### Exercise directions:
Drop the images; return everything else in the listing below exactly.

### Provided information:
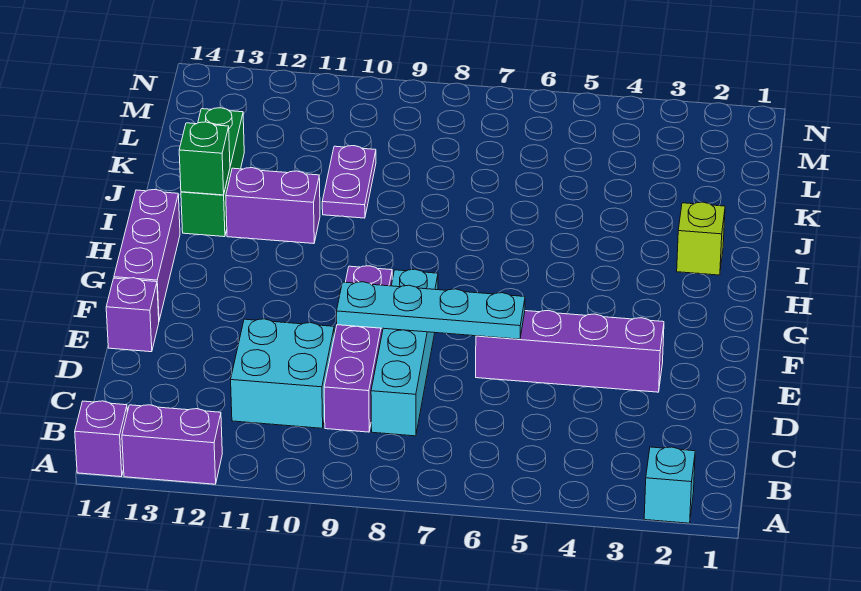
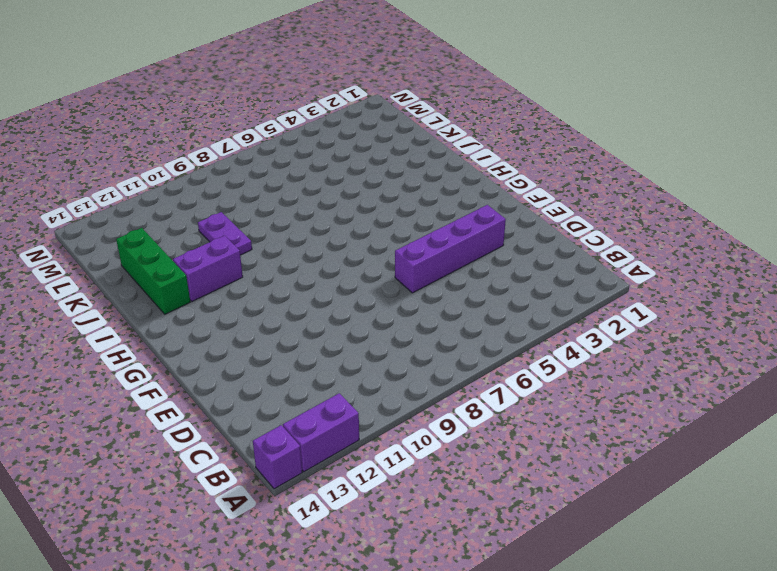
none -> cyan brick A2 level 1
none -> cyan brick C8:F8 level 1
none -> purple brick C9:F9 level 1

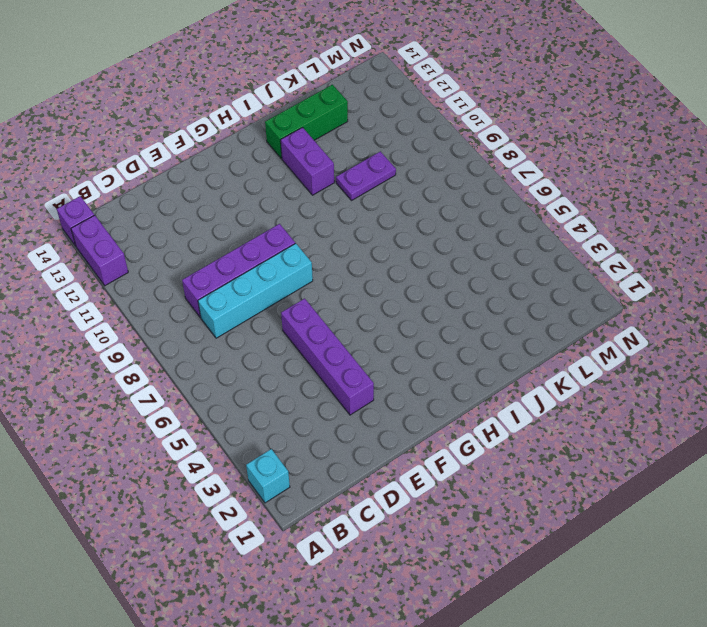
none -> cyan brick C10:D11 level 1
none -> purple brick E14 level 1
none -> purple brick F14:H14 level 1

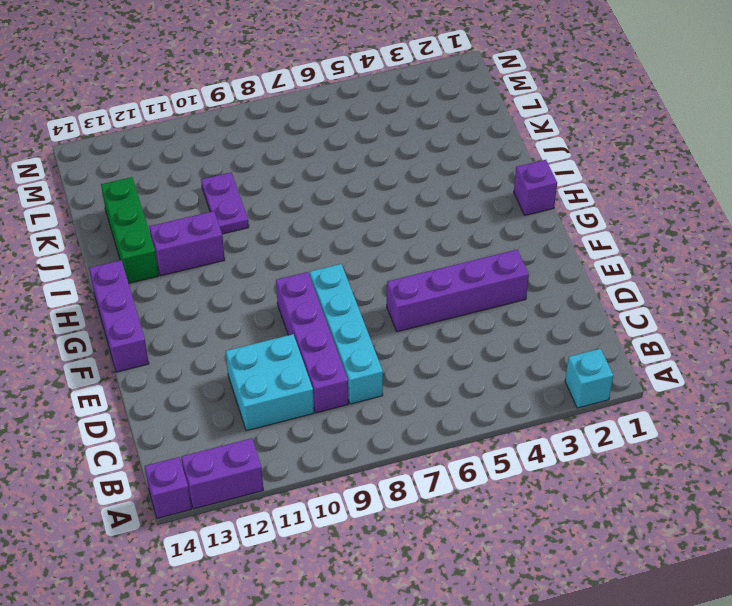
purple brick H1 level 1 -> purple brick E14 level 1
none -> lime brick I2 level 1
none -> cyan plate E6:E9 level 2
none -> green brick I13 level 2

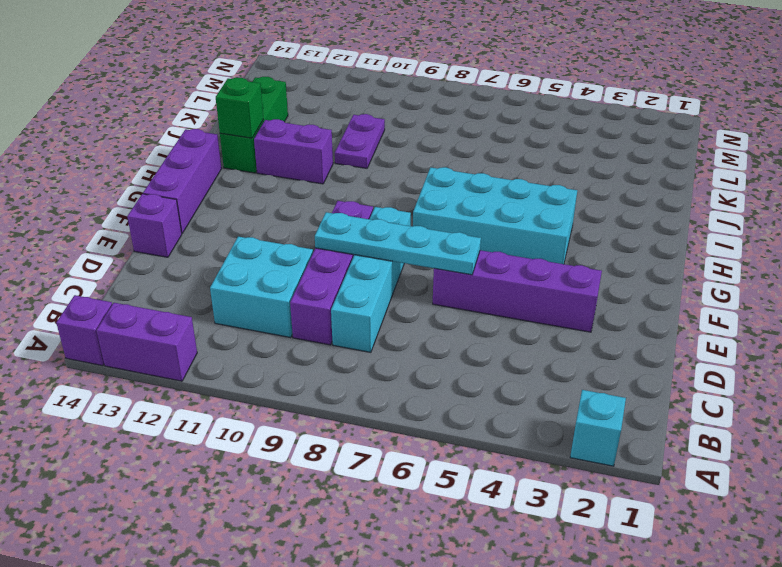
cyan brick G4:H7 level 1 -> none
none -> lime brick I2 level 1

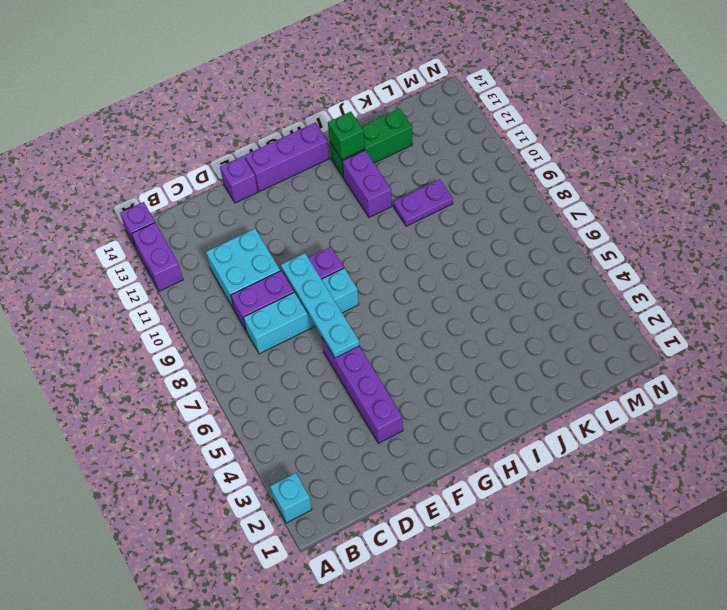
none -> lime brick I2 level 1

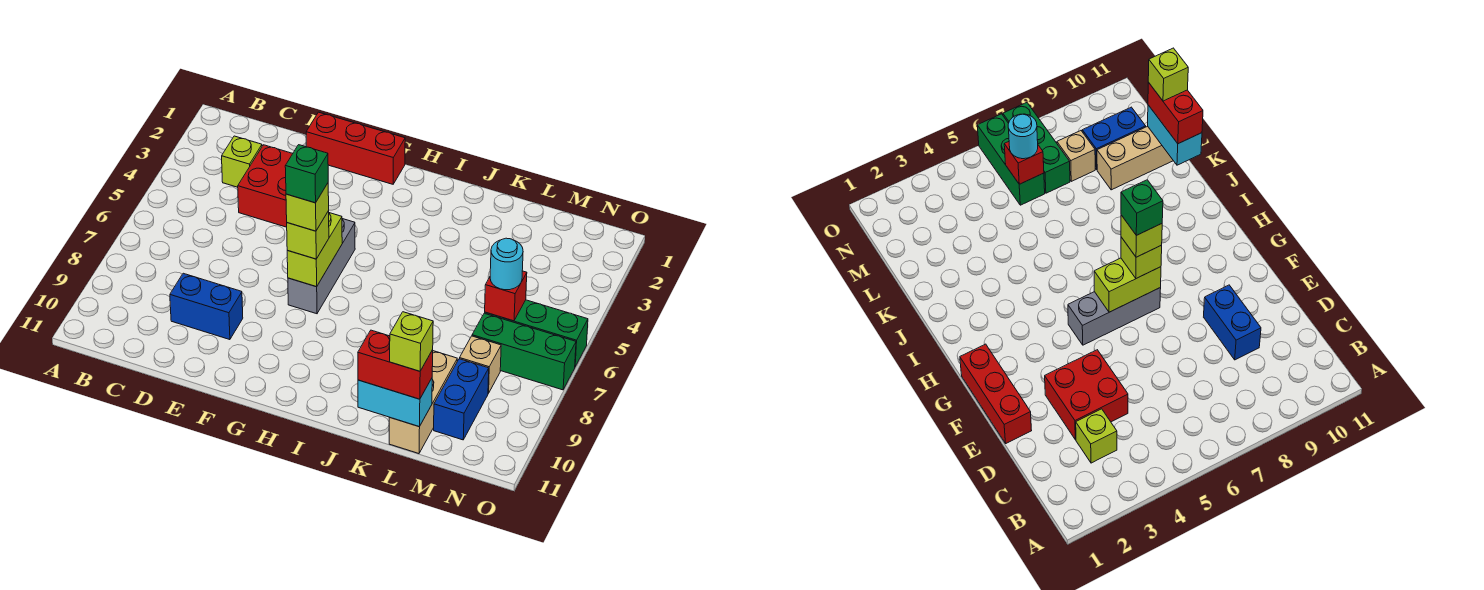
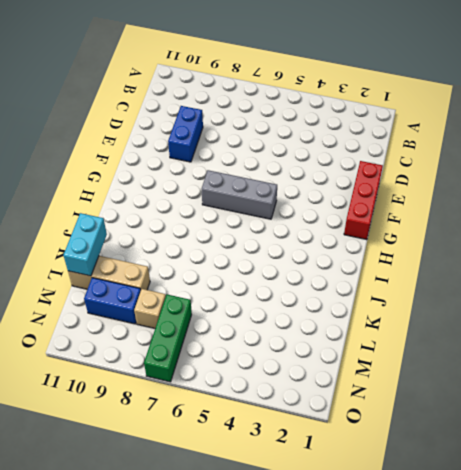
none -> lime brick C3 level 1
none -> red brick D3:E4 level 1
none -> green brick M6:O6 level 1

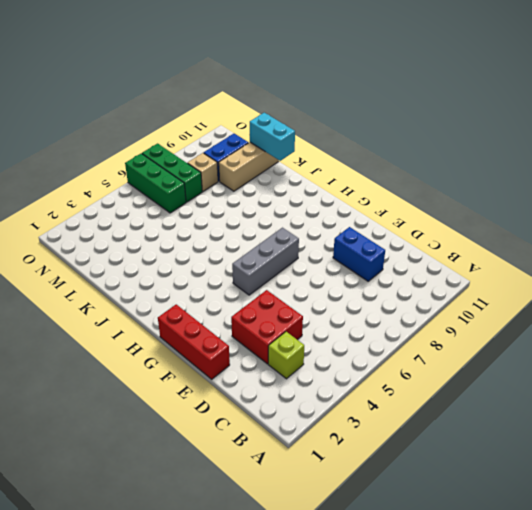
none -> lime brick G6:G7 level 2
none -> red brick M6 level 2
none -> lime brick G7 level 3

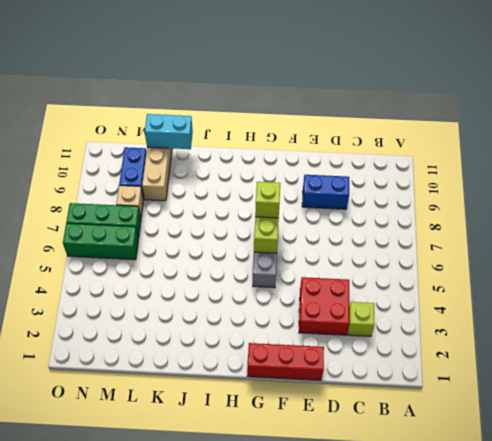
none -> red brick M6 level 2
none -> red brick K11:L11 level 3
none -> cyan round brick M6 level 3

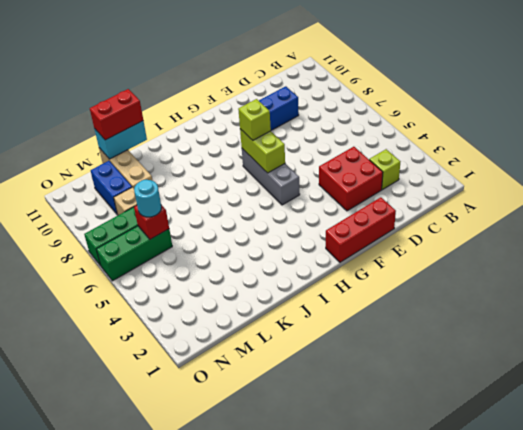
none -> lime brick G7 level 4
none -> lime brick L11 level 4
none -> green brick G7 level 5

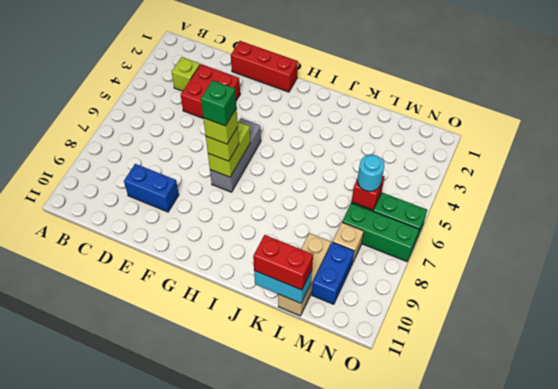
none -> lime brick L11 level 4

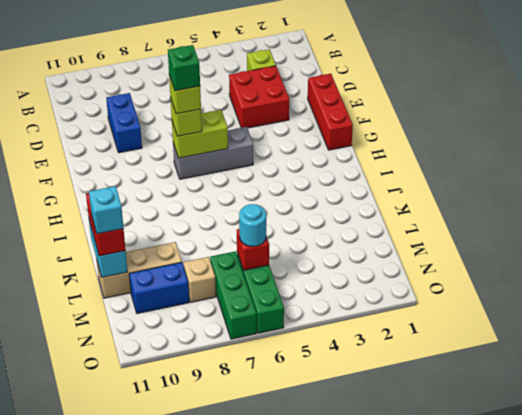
cyan brick L11 level 4 -> lime brick L11 level 4

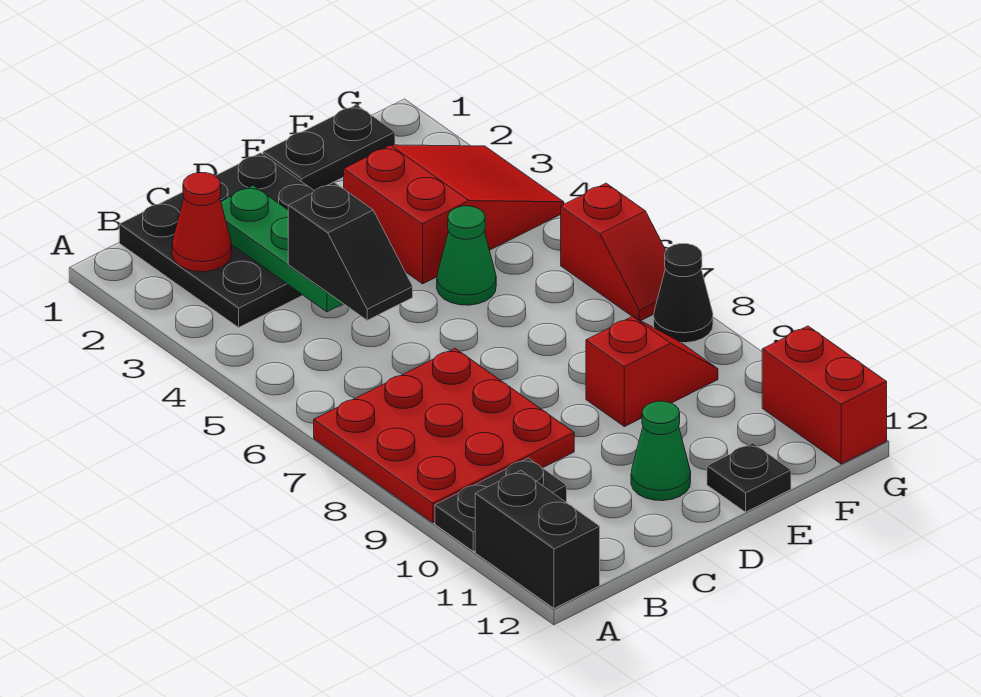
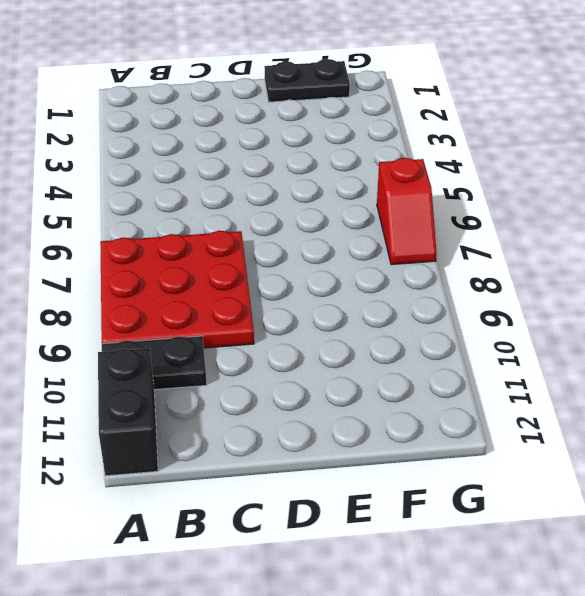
none -> black plate B1:D3 level 1
none -> green cone D11 level 1
none -> red slope E3:G4 level 1 top E

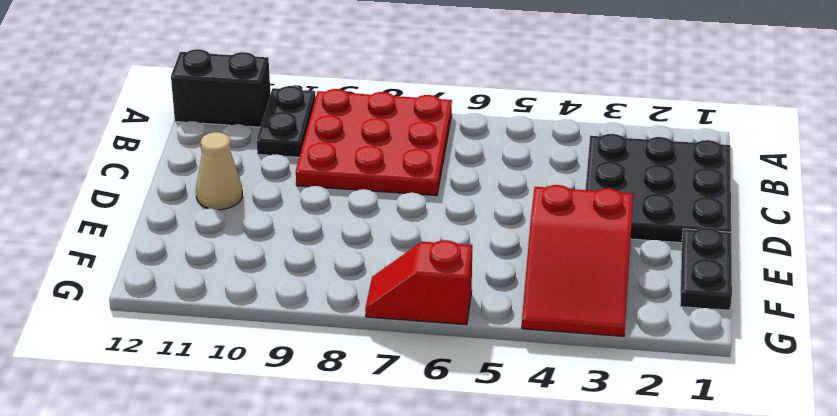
tan cone D11 level 1 -> green cone D11 level 1
none -> green cone E5 level 1
none -> red slope E9:F9 level 1 top E
none -> black plate E12 level 1

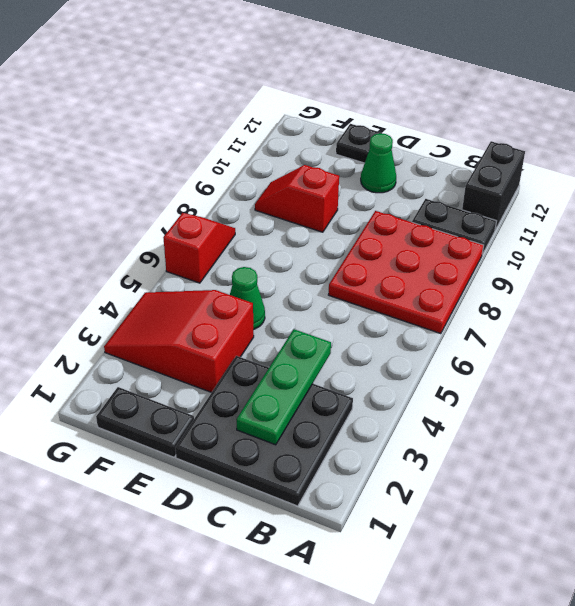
none -> black cone G8 level 1
none -> red brick G11:G12 level 1
none -> red cone B2 level 2

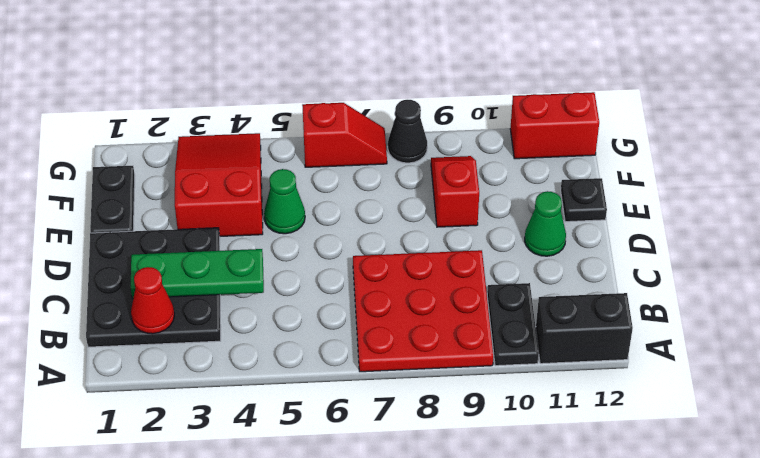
none -> black slope C4:C5 level 3 top 4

### Result for this task:
none -> cyan brick A2 level 1
none -> cyan brick C8:F8 level 1
none -> purple brick C9:F9 level 1

none -> cyan brick C10:D11 level 1
none -> purple brick E14 level 1
none -> purple brick F14:H14 level 1

purple brick H1 level 1 -> purple brick E14 level 1
none -> lime brick I2 level 1
none -> cyan plate E6:E9 level 2
none -> green brick I13 level 2

cyan brick G4:H7 level 1 -> none
none -> lime brick I2 level 1

none -> lime brick I2 level 1

none -> lime brick C3 level 1
none -> red brick D3:E4 level 1
none -> green brick M6:O6 level 1

none -> lime brick G6:G7 level 2
none -> red brick M6 level 2
none -> lime brick G7 level 3

none -> red brick M6 level 2
none -> red brick K11:L11 level 3
none -> cyan round brick M6 level 3

none -> lime brick G7 level 4
none -> lime brick L11 level 4
none -> green brick G7 level 5

none -> lime brick L11 level 4

cyan brick L11 level 4 -> lime brick L11 level 4

none -> black plate B1:D3 level 1
none -> green cone D11 level 1
none -> red slope E3:G4 level 1 top E

tan cone D11 level 1 -> green cone D11 level 1
none -> green cone E5 level 1
none -> red slope E9:F9 level 1 top E
none -> black plate E12 level 1

none -> black cone G8 level 1
none -> red brick G11:G12 level 1
none -> red cone B2 level 2

none -> black slope C4:C5 level 3 top 4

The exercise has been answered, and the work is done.